- **To do**:
Pull every line that holds the word "noir" from the entries.

- **Source information**:
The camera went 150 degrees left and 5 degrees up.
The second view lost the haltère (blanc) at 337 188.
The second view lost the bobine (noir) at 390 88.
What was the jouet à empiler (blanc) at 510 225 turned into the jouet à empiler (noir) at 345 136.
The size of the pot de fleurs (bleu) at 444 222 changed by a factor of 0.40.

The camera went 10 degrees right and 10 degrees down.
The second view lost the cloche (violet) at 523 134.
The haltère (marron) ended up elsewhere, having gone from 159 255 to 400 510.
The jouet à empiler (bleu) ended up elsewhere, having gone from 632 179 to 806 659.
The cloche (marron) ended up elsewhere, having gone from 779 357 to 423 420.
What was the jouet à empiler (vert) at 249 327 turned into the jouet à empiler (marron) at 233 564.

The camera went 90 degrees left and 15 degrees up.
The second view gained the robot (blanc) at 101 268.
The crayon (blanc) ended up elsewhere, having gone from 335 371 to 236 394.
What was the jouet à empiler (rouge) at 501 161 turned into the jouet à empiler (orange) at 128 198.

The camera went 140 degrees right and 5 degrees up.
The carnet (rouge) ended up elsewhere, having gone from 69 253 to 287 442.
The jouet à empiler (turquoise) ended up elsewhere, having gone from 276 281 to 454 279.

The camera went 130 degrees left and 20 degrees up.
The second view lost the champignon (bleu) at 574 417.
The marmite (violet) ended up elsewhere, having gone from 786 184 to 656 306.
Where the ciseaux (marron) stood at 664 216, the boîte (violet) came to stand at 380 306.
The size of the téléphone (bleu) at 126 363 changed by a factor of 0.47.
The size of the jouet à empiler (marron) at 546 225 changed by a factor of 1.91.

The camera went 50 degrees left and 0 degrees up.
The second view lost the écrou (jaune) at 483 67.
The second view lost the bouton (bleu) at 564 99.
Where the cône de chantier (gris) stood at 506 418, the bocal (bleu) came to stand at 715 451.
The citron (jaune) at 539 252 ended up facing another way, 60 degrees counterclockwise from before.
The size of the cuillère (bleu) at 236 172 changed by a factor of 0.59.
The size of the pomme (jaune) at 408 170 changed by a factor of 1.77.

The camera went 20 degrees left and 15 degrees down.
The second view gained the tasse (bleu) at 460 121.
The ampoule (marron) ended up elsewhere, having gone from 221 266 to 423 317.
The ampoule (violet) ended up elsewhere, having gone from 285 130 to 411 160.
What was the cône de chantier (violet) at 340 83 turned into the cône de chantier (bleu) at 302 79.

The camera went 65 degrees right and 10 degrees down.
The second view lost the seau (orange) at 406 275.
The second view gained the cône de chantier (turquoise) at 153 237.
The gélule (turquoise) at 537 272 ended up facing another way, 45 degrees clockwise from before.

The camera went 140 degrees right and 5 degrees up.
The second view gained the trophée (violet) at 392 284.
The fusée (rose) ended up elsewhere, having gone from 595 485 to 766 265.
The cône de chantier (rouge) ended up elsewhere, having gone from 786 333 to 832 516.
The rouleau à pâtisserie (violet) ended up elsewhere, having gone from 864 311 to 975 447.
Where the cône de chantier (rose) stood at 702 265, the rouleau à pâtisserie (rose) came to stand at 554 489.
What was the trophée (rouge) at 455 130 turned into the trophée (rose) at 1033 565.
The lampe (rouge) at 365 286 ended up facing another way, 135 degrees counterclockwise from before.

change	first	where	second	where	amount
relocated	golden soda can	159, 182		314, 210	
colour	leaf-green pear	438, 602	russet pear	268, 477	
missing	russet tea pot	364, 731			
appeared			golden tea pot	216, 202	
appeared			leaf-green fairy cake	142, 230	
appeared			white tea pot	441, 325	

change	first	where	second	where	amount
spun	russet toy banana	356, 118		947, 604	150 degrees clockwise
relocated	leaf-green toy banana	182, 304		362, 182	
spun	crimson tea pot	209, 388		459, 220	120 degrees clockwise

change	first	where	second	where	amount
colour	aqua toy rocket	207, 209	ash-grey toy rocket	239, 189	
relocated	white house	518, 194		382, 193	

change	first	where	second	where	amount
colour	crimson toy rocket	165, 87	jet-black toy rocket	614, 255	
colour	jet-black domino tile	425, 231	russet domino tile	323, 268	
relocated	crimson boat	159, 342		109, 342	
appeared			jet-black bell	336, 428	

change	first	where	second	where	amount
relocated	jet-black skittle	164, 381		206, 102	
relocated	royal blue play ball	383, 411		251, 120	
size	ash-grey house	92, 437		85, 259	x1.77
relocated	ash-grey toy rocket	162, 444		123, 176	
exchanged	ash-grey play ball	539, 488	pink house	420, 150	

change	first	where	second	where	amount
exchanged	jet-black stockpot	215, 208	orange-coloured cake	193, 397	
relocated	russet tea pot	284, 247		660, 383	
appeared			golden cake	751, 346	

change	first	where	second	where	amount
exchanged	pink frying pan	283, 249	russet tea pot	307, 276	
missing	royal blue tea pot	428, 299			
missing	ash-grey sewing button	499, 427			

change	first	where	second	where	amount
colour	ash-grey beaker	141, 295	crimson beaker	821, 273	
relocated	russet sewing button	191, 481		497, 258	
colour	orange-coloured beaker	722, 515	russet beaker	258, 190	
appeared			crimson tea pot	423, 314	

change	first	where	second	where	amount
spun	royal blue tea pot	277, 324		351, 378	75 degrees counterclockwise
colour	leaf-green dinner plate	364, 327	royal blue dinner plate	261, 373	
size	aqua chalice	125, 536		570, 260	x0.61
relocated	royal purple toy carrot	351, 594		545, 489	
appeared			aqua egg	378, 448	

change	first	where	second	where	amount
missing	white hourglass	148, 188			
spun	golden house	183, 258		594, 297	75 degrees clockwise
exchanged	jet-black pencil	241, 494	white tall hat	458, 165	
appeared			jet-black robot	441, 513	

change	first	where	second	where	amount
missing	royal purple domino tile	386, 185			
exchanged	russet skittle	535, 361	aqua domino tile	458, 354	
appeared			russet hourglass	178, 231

- **Expected answer**:
The second view lost the bobine (noir) at 390 88.
What was the jouet à empiler (blanc) at 510 225 turned into the jouet à empiler (noir) at 345 136.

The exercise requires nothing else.